Start of EXTRACTED DATA

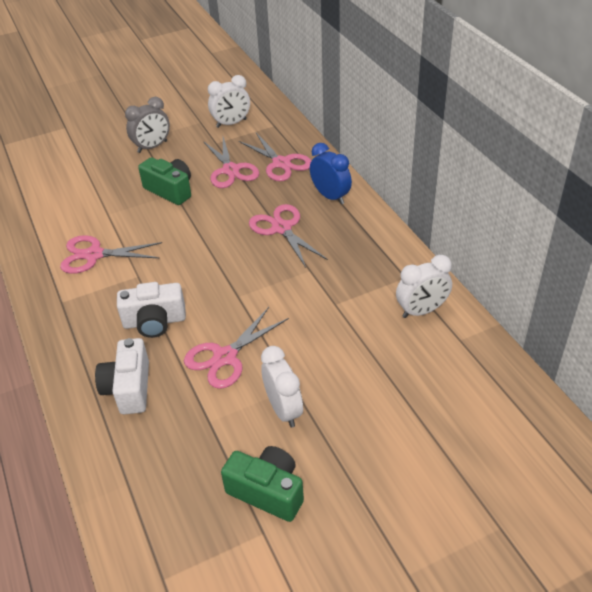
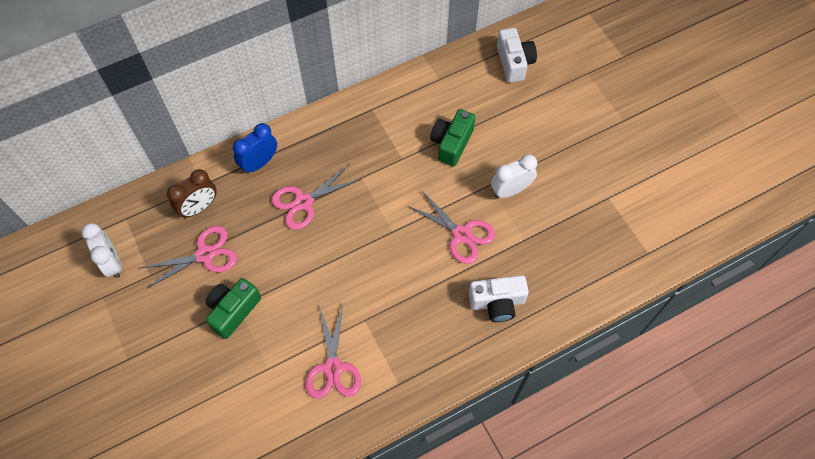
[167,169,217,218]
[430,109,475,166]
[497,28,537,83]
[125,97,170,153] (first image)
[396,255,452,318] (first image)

End of EXTRACTED DATA
Start of EXTRACTED DATA

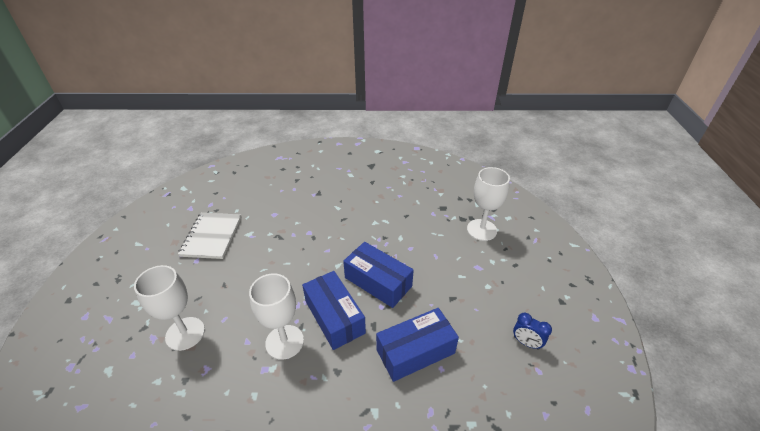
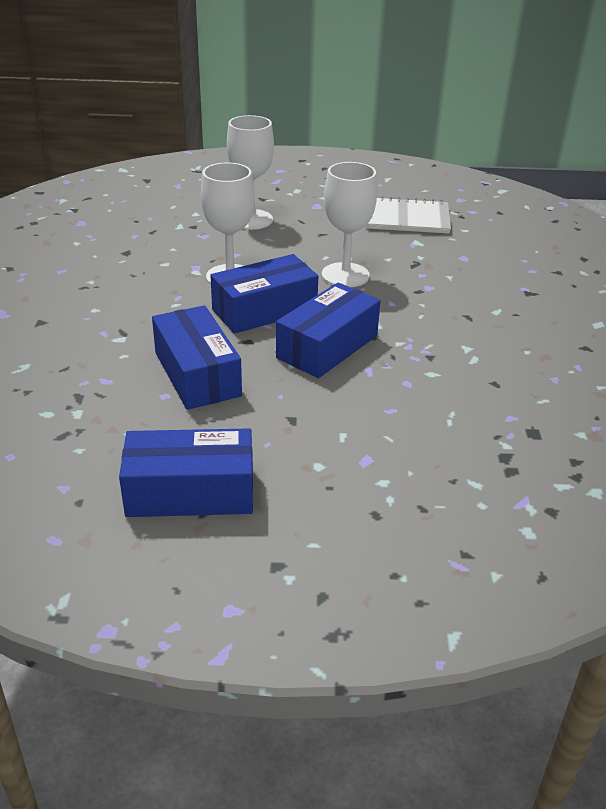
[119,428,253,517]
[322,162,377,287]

End of EXTRACTED DATA
Start of EXTRACTED DATA

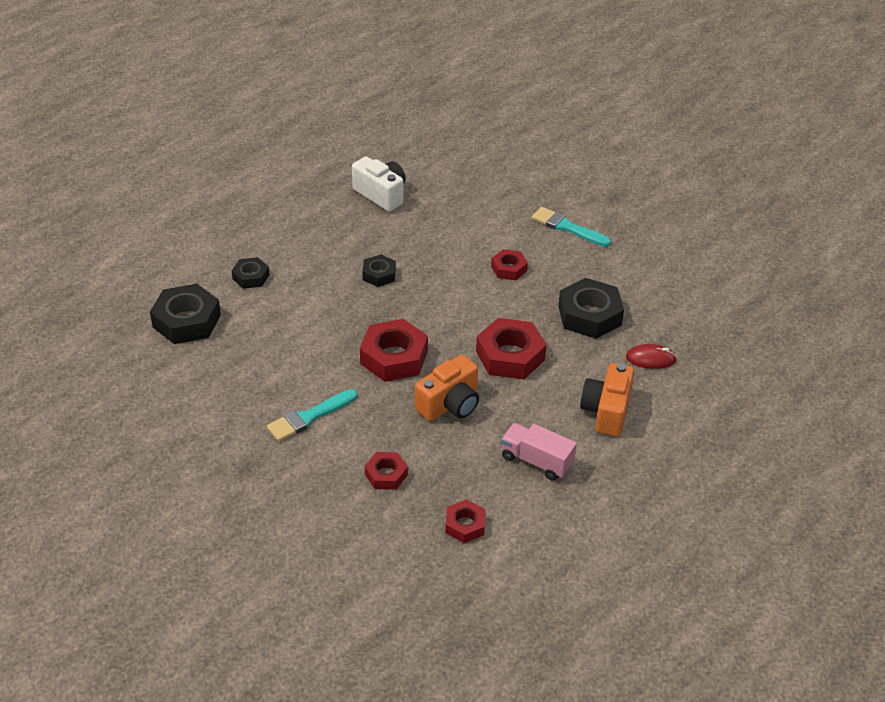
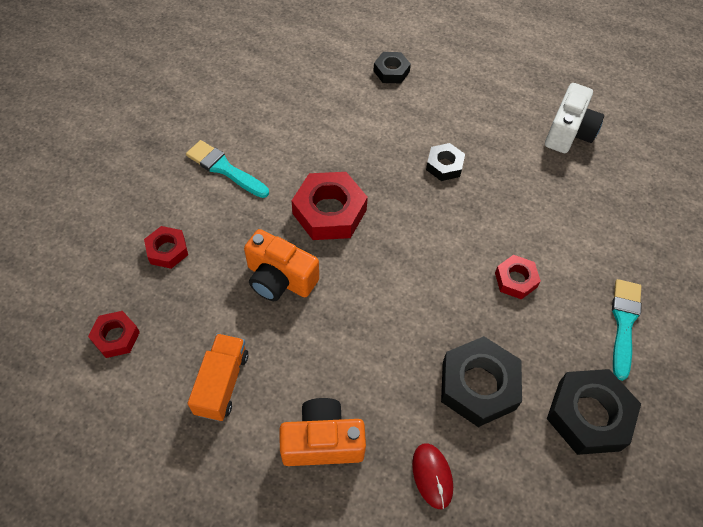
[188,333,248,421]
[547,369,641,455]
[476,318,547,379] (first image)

End of EXTRACTED DATA

» TO DO:
Nothing but the lines holding the word "first" should be returned from the listing above.

» TASK SOLUTION:
[125,97,170,153] (first image)
[396,255,452,318] (first image)
[476,318,547,379] (first image)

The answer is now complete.